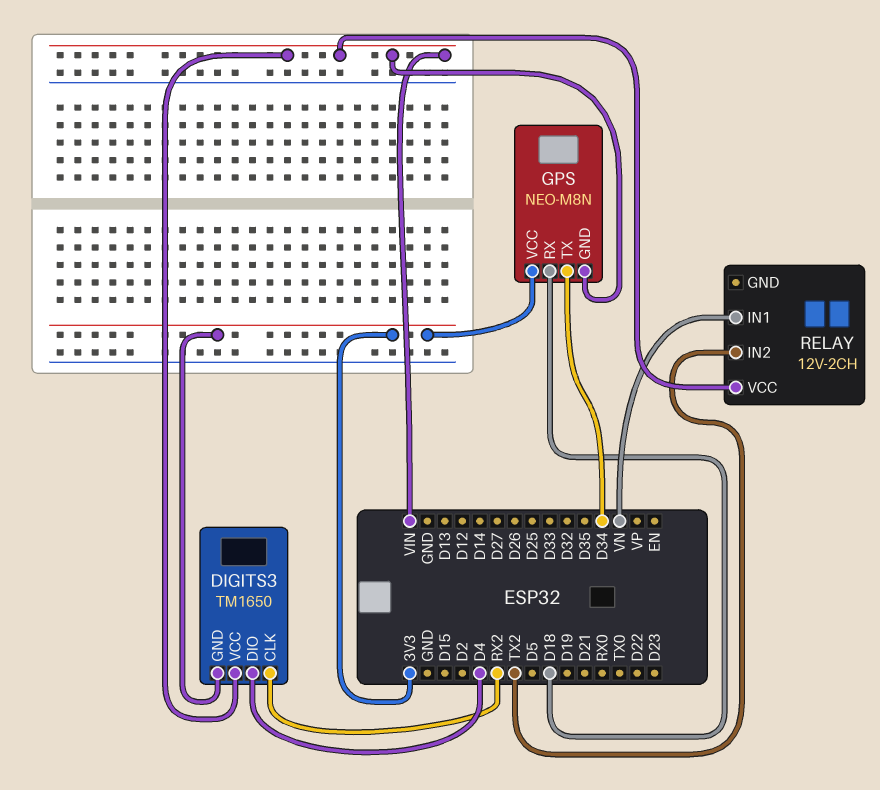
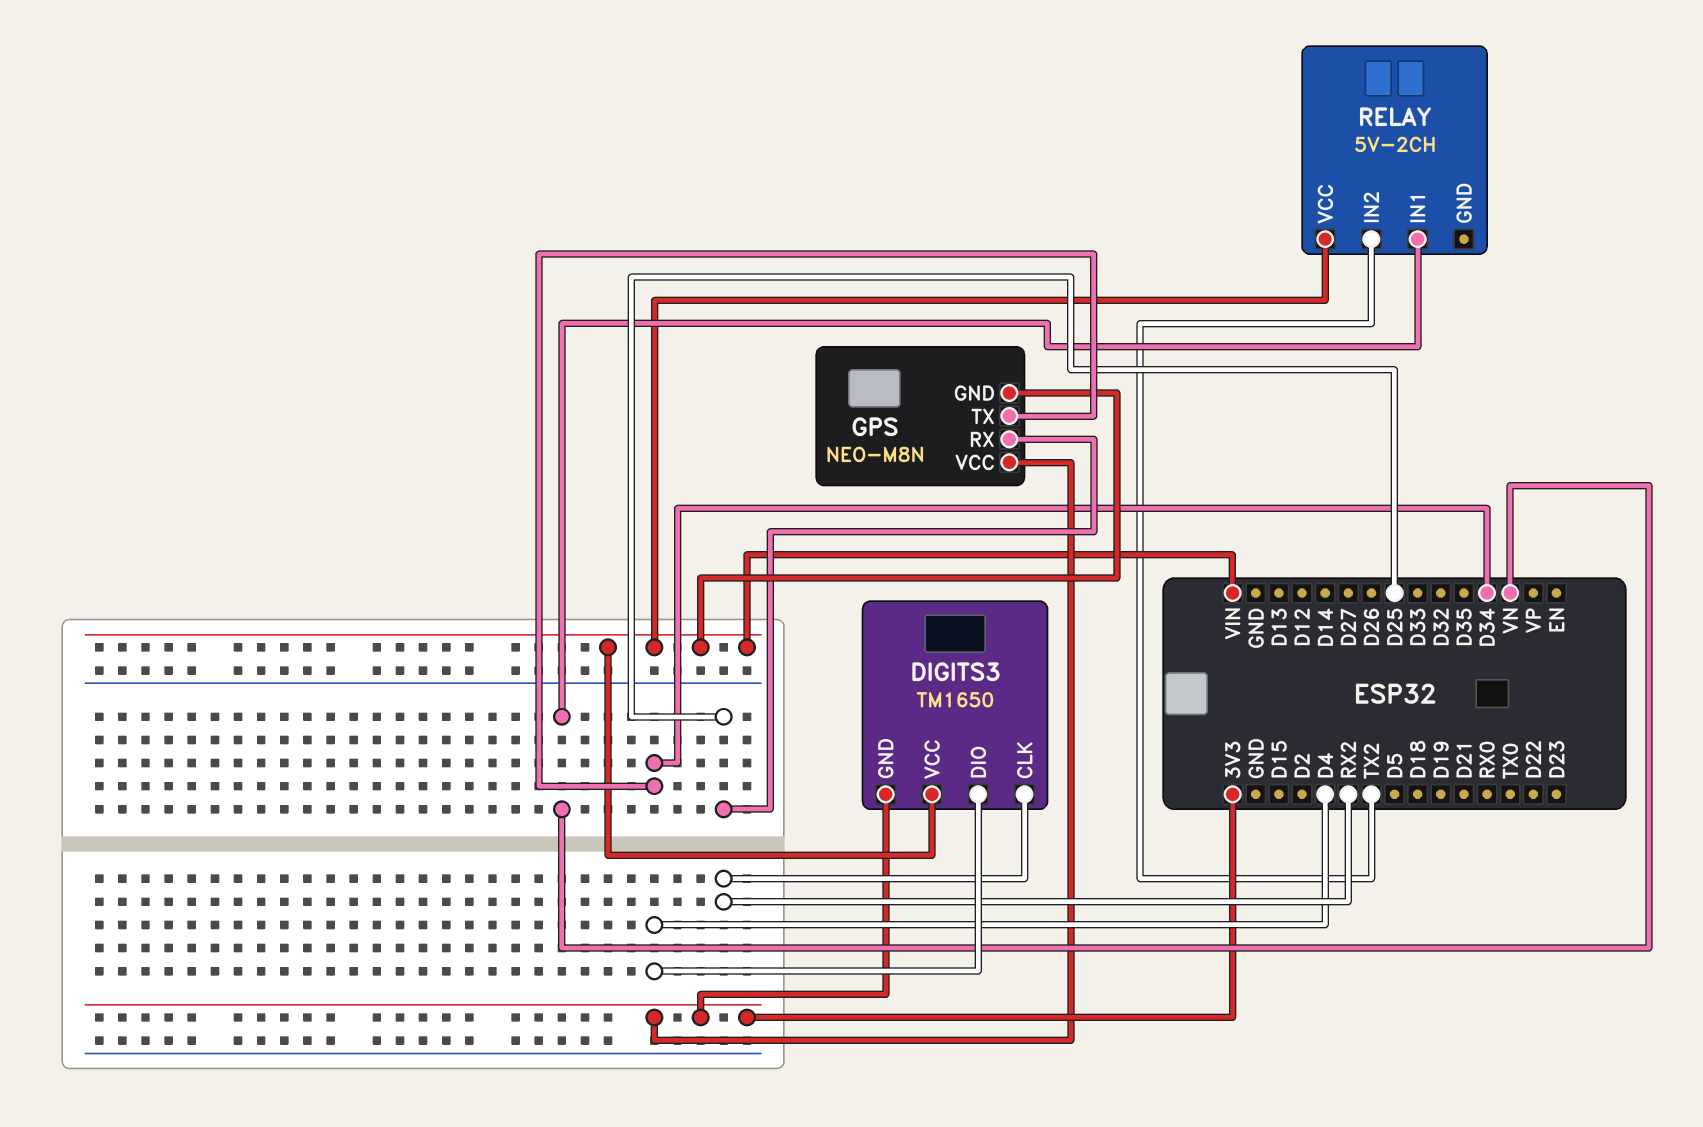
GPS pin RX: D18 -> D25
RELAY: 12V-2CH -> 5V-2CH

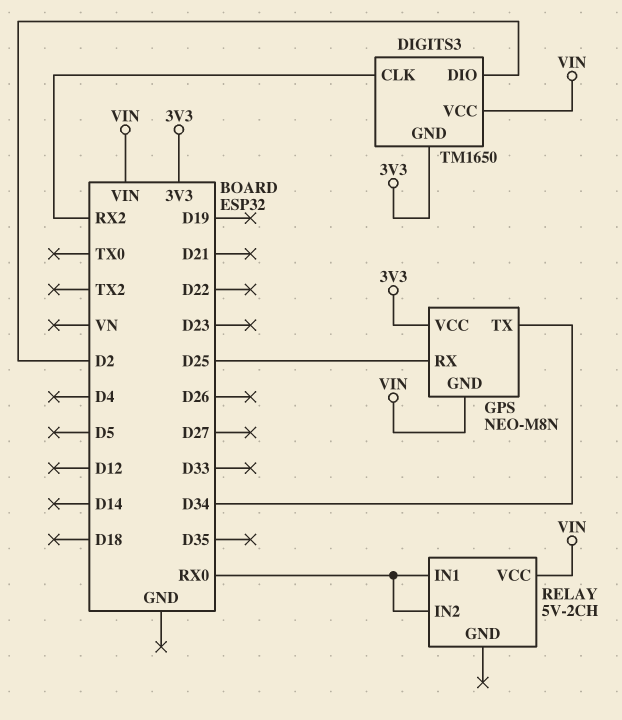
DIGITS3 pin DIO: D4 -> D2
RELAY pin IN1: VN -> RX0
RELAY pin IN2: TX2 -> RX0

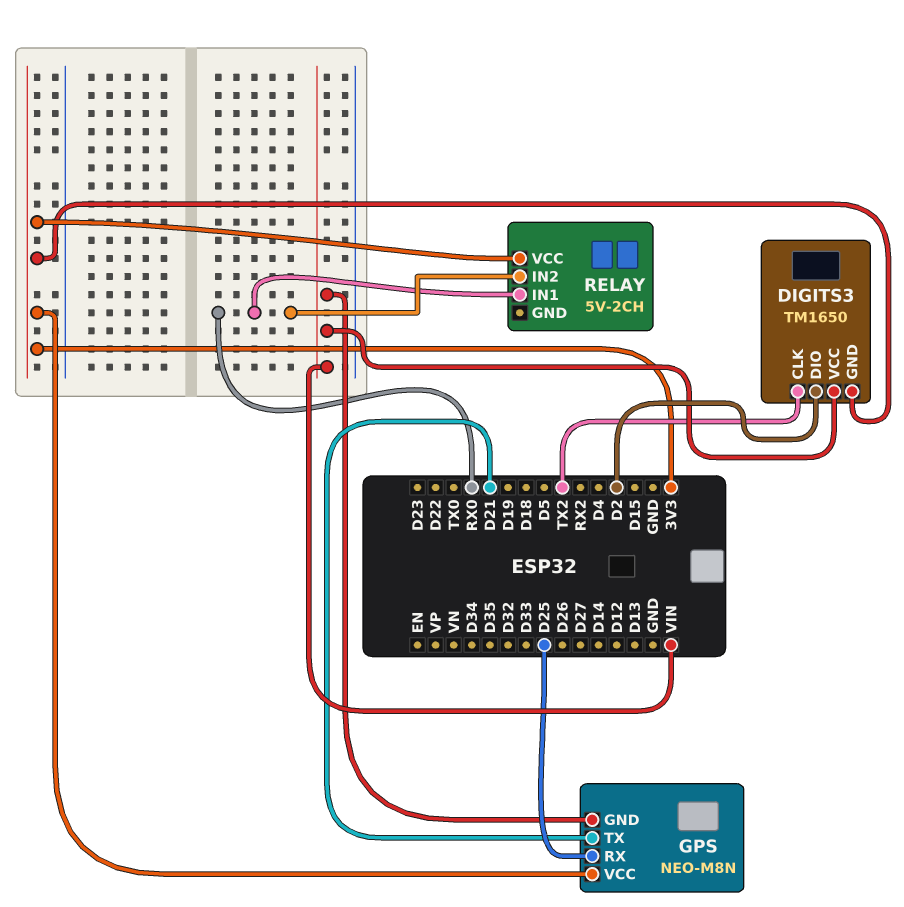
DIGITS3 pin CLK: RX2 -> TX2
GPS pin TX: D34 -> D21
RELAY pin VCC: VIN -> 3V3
+ + + +
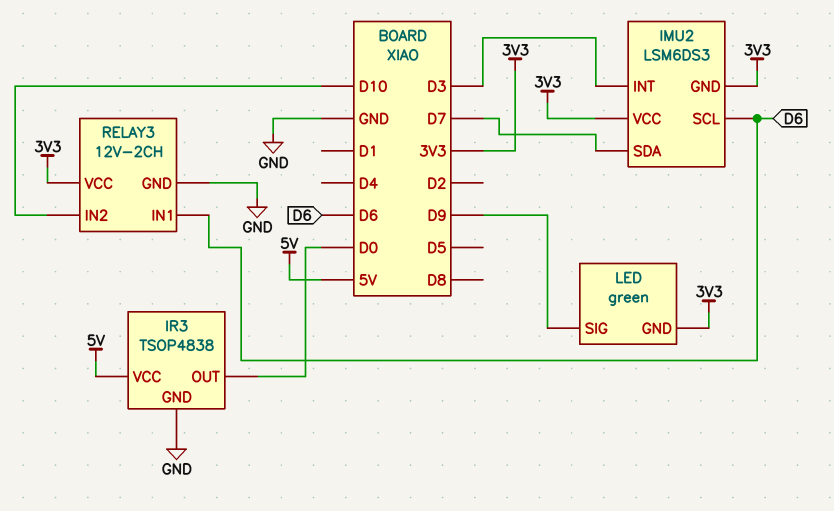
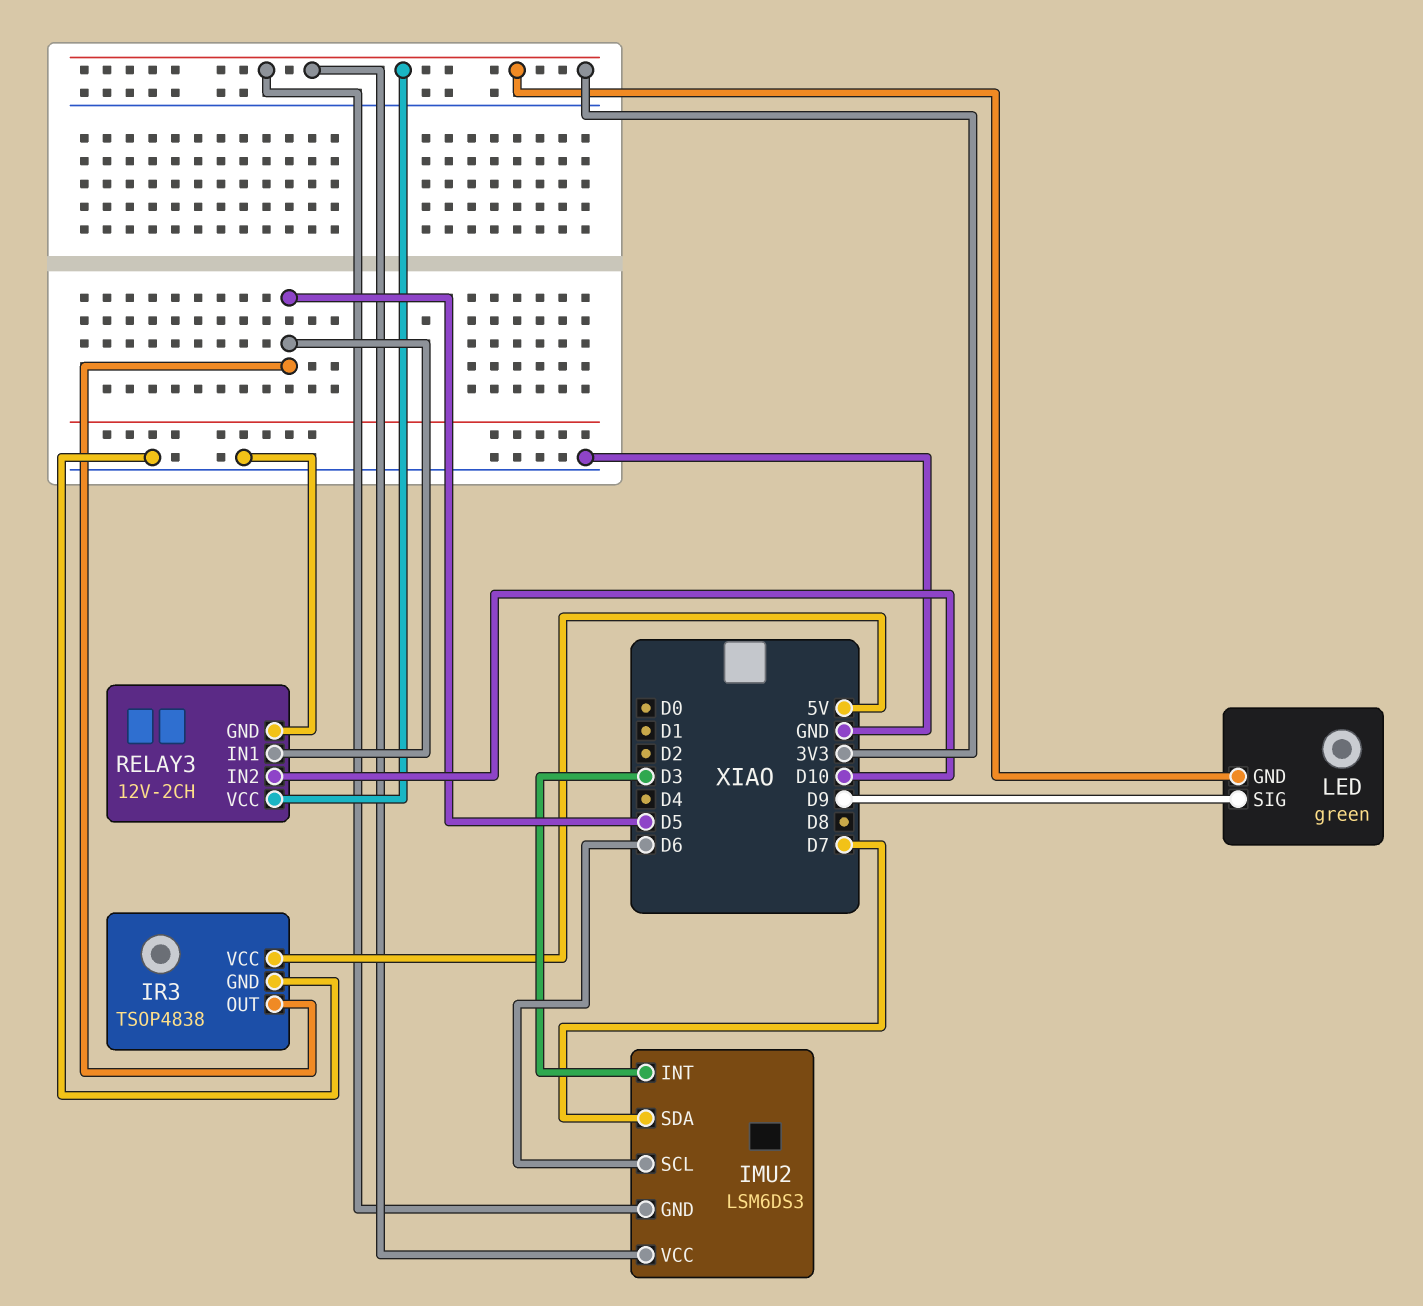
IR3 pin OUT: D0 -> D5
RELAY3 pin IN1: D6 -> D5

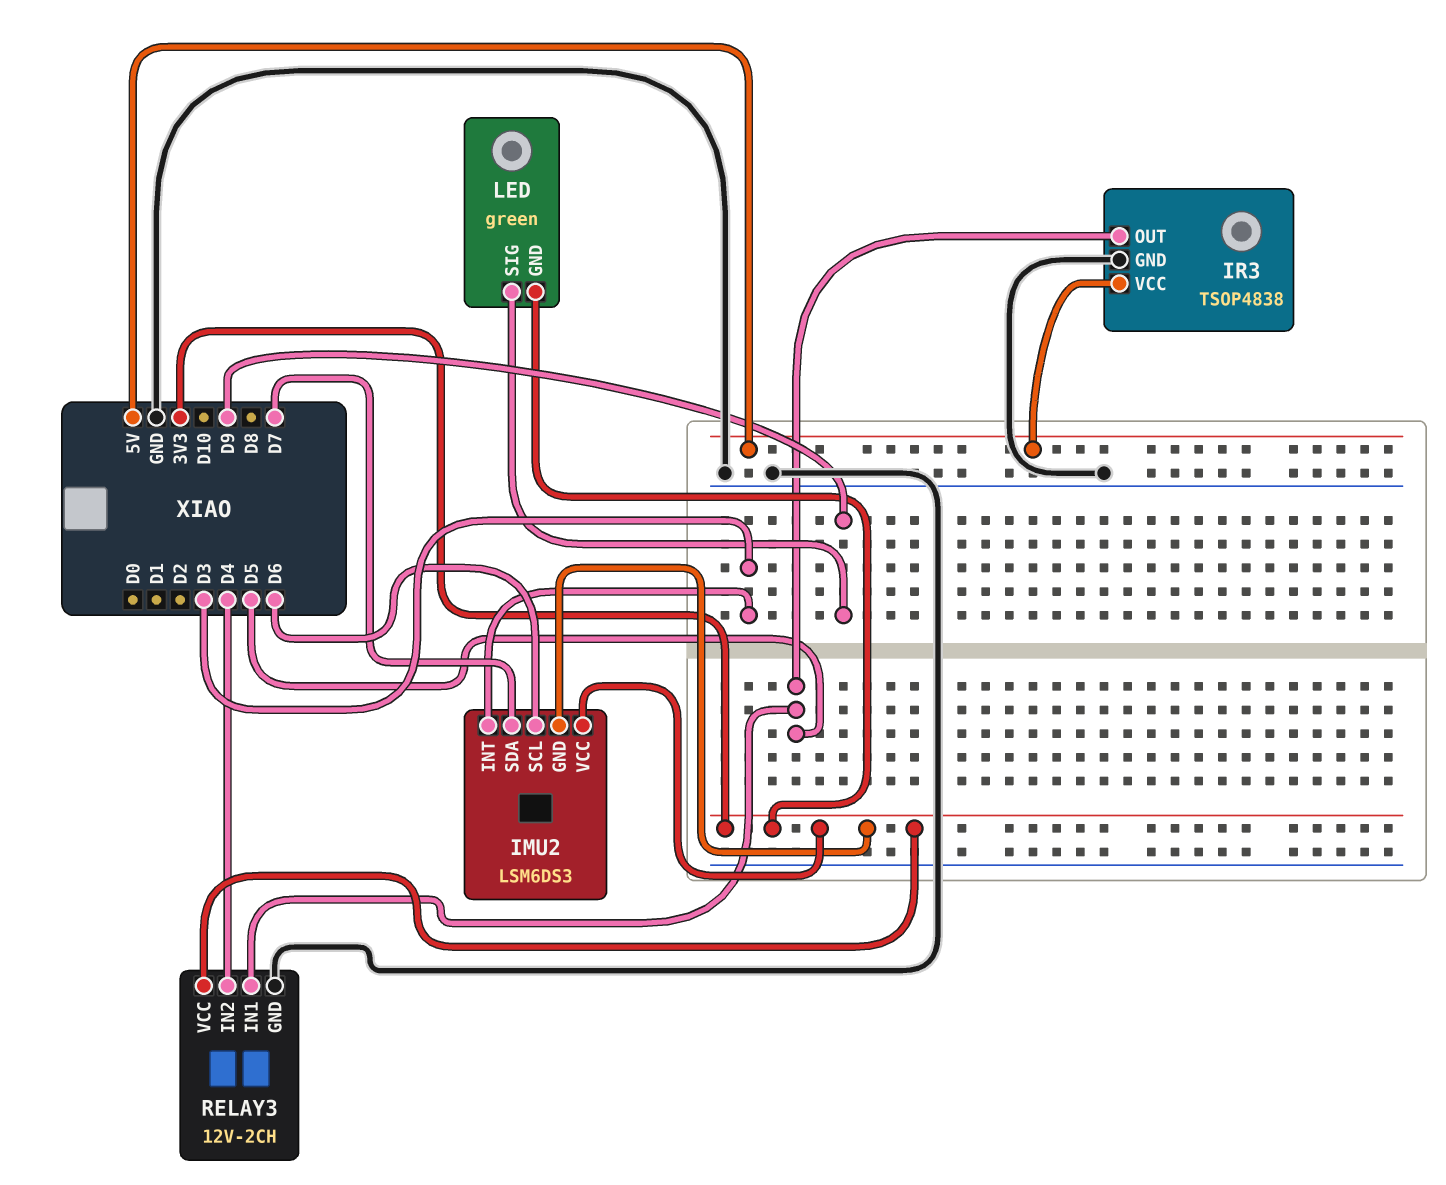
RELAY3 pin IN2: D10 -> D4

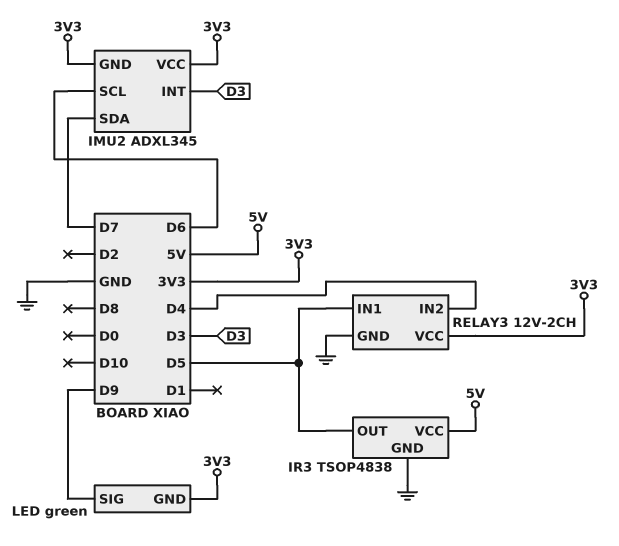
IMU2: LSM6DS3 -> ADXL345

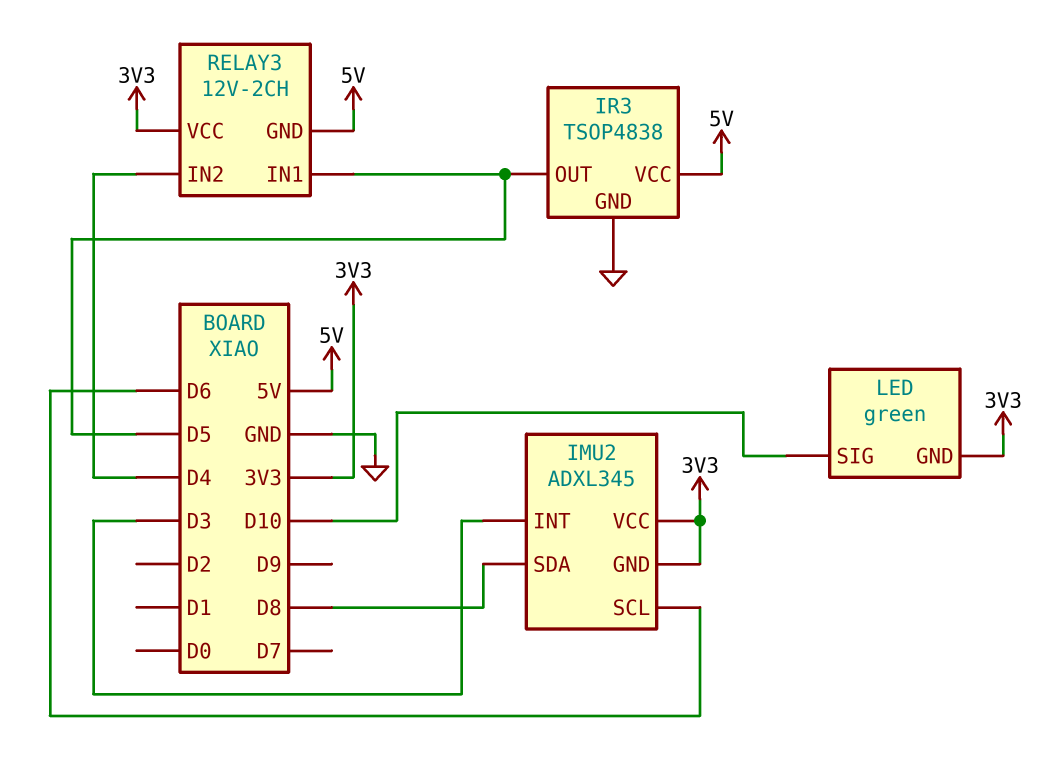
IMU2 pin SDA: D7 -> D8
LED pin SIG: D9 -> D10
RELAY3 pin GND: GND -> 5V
+ + + +
- Task statement
Give back the exact lines above, running from the one that has "RELAY pin IN2: TX2 -> RX0" through the one that has "RELAY pin VCC: VIN -> 3V3", with nothing added and no pictures.

- Reply
RELAY pin IN2: TX2 -> RX0

DIGITS3 pin CLK: RX2 -> TX2
GPS pin TX: D34 -> D21
RELAY pin VCC: VIN -> 3V3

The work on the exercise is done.